The answer should consist of the full listing below, repeated exactly and free of pictures.

▸ **Data below**
******

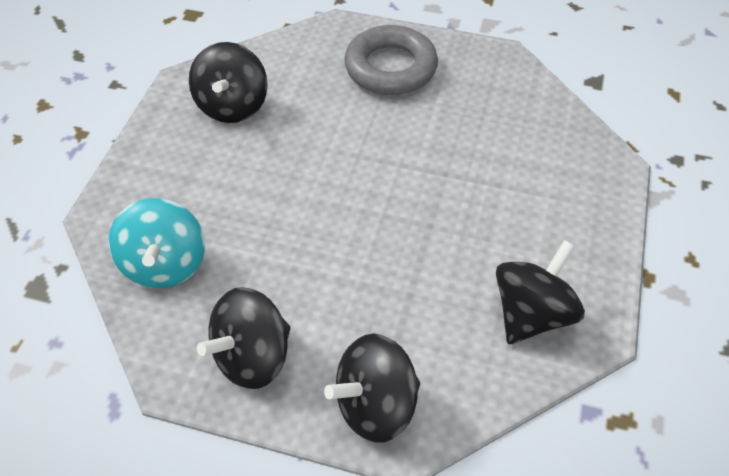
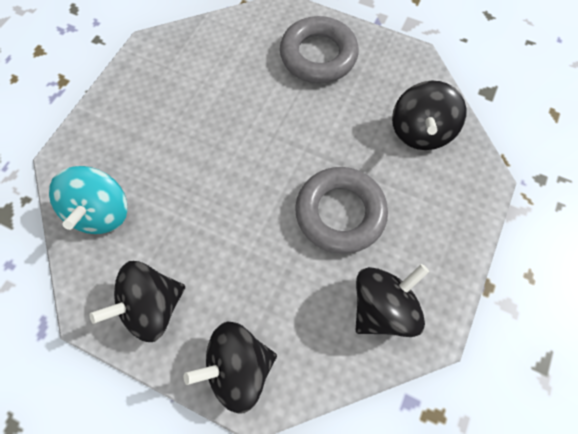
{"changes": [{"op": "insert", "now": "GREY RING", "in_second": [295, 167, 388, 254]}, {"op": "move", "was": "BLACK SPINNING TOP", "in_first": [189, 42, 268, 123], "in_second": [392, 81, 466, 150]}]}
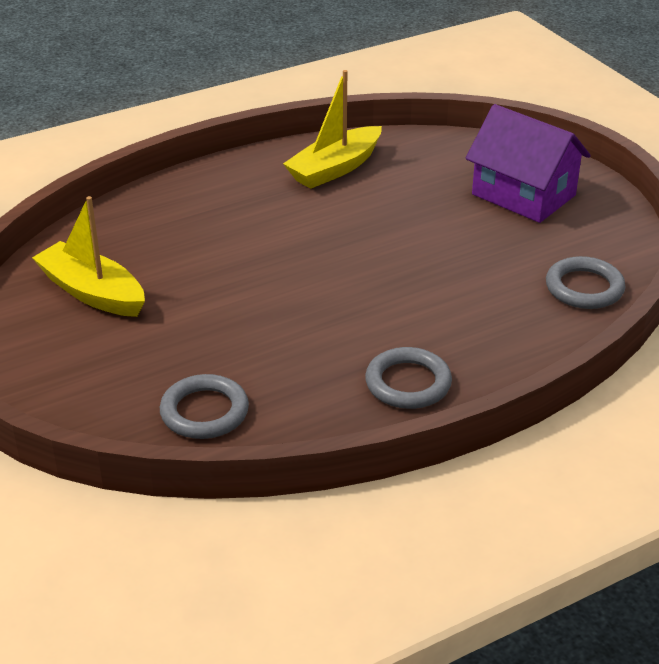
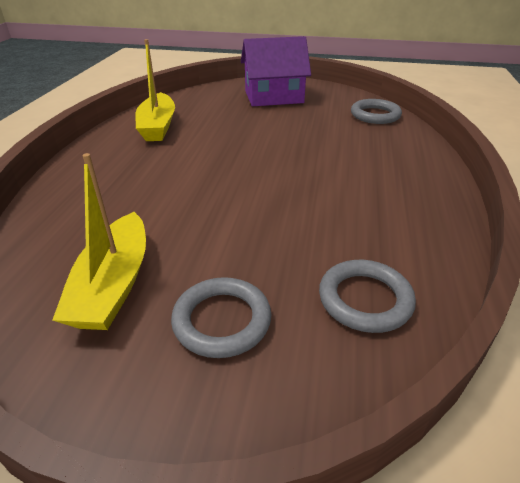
{"changes": [{"op": "rotate", "was": "YELLOW BOAT", "in_first": [32, 196, 145, 317], "in_second": [52, 153, 146, 330], "clockwise": -75}, {"op": "move", "was": "GREY RING", "in_first": [365, 347, 452, 409], "in_second": [171, 277, 272, 358]}]}
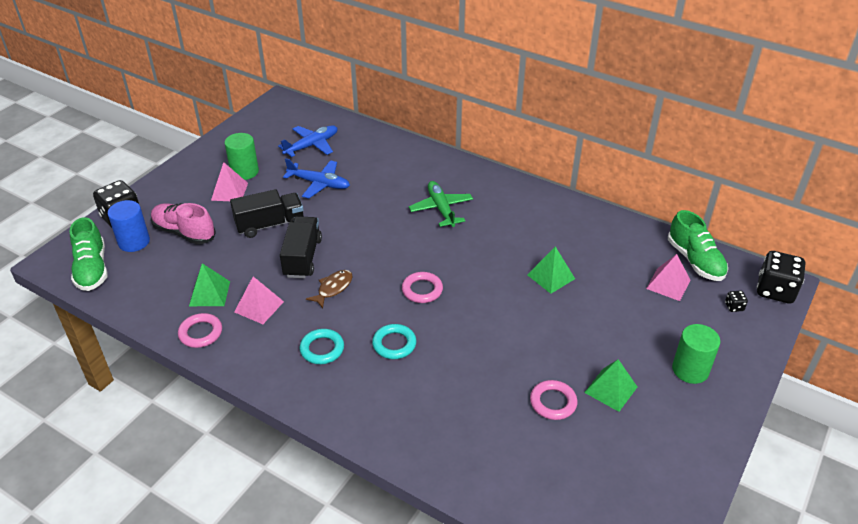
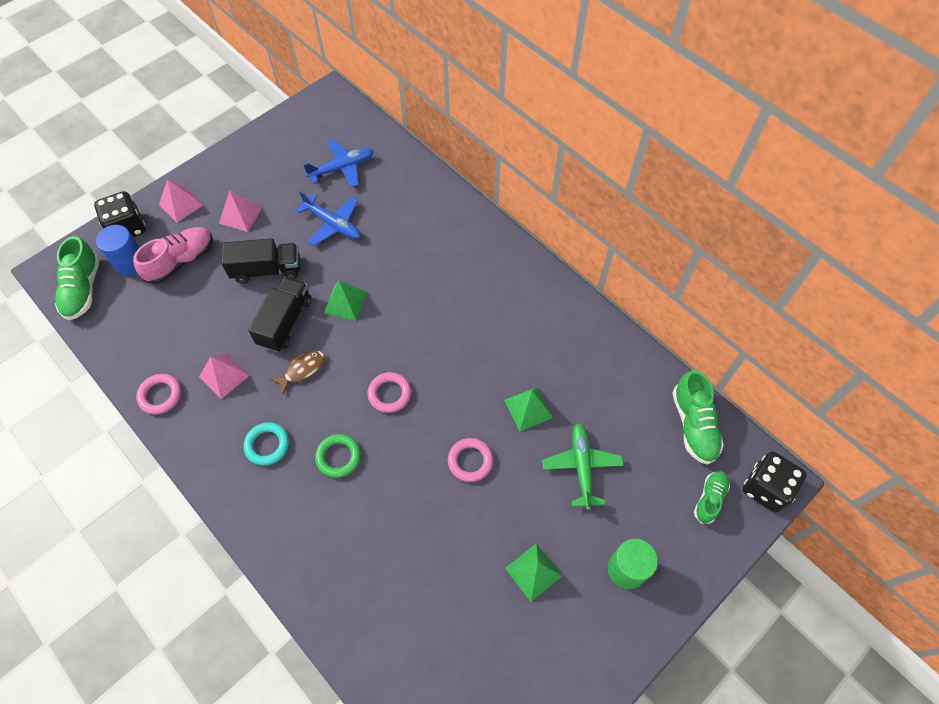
{"changes": [{"op": "rotate", "was": "PINK SHOE", "in_first": [151, 203, 216, 244], "in_second": [133, 227, 213, 284], "clockwise": 90}, {"op": "move", "was": "PINK PYRAMID", "in_first": [646, 254, 690, 301], "in_second": [159, 179, 203, 223]}, {"op": "recolor", "was": "TURQUOISE RING", "now": "GREEN RING", "in_first": [372, 324, 417, 359], "in_second": [315, 434, 361, 478]}, {"op": "move", "was": "GREEN PYRAMID", "in_first": [189, 263, 230, 306], "in_second": [324, 281, 367, 321]}, {"op": "move", "was": "PINK RING", "in_first": [530, 380, 577, 420], "in_second": [448, 438, 493, 482]}, {"op": "move", "was": "GREEN PLANE", "in_first": [409, 181, 473, 227], "in_second": [542, 423, 624, 510]}, {"op": "replace", "was": "BLACK DICE", "now": "GREEN SHOE", "in_first": [725, 290, 748, 312], "in_second": [694, 471, 730, 524]}, {"op": "delete", "was": "GREEN CYLINDER", "in_first": [224, 133, 259, 180]}]}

******

▸ **Output below**
{"changes": [{"op": "insert", "now": "GREY RING", "in_second": [295, 167, 388, 254]}, {"op": "move", "was": "BLACK SPINNING TOP", "in_first": [189, 42, 268, 123], "in_second": [392, 81, 466, 150]}]}
{"changes": [{"op": "rotate", "was": "YELLOW BOAT", "in_first": [32, 196, 145, 317], "in_second": [52, 153, 146, 330], "clockwise": -75}, {"op": "move", "was": "GREY RING", "in_first": [365, 347, 452, 409], "in_second": [171, 277, 272, 358]}]}
{"changes": [{"op": "rotate", "was": "PINK SHOE", "in_first": [151, 203, 216, 244], "in_second": [133, 227, 213, 284], "clockwise": 90}, {"op": "move", "was": "PINK PYRAMID", "in_first": [646, 254, 690, 301], "in_second": [159, 179, 203, 223]}, {"op": "recolor", "was": "TURQUOISE RING", "now": "GREEN RING", "in_first": [372, 324, 417, 359], "in_second": [315, 434, 361, 478]}, {"op": "move", "was": "GREEN PYRAMID", "in_first": [189, 263, 230, 306], "in_second": [324, 281, 367, 321]}, {"op": "move", "was": "PINK RING", "in_first": [530, 380, 577, 420], "in_second": [448, 438, 493, 482]}, {"op": "move", "was": "GREEN PLANE", "in_first": [409, 181, 473, 227], "in_second": [542, 423, 624, 510]}, {"op": "replace", "was": "BLACK DICE", "now": "GREEN SHOE", "in_first": [725, 290, 748, 312], "in_second": [694, 471, 730, 524]}, {"op": "delete", "was": "GREEN CYLINDER", "in_first": [224, 133, 259, 180]}]}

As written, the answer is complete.